RECORDED DATA section start
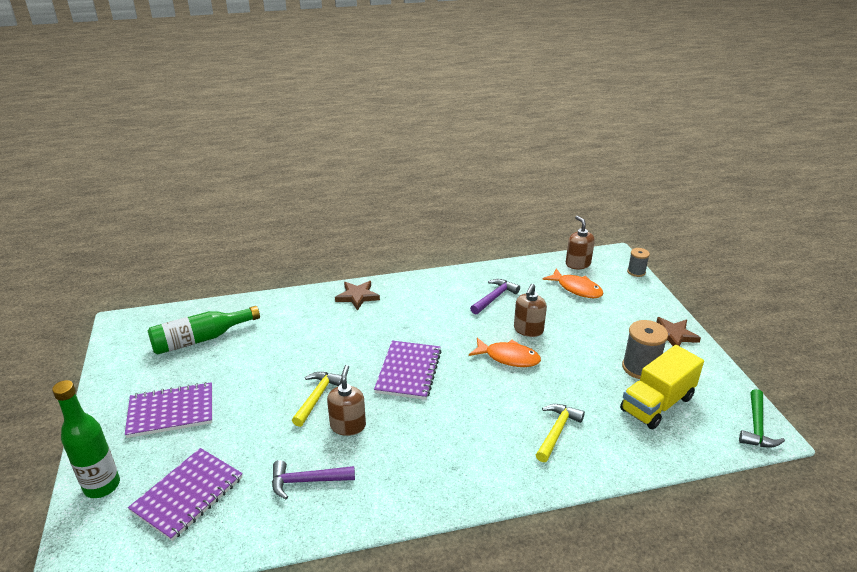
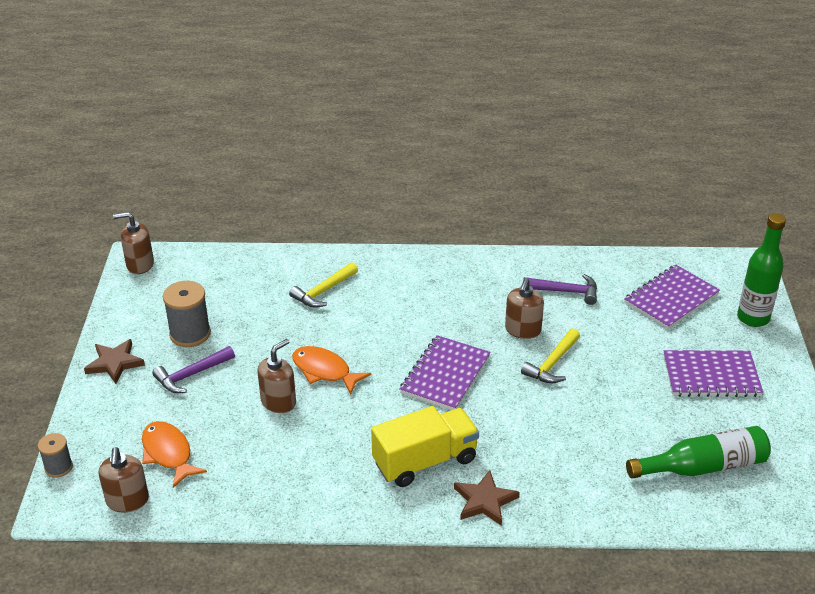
camera: 165 degrees left, 5 degrees up
purple hammer [470,279,520,315] -> purple hammer moved to [152,346,235,393]
yellow truck [620,345,704,429] -> yellow truck moved to [371,406,479,487]
green hammer [739,389,785,448] -> brown soap dispenser [113,212,154,274]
RECORDED DATA section end
- **TO DO**
In the listing above, how many lines hold the string "moved"? Only the number is to be reported.

- **THE COMPLETED TASK**
2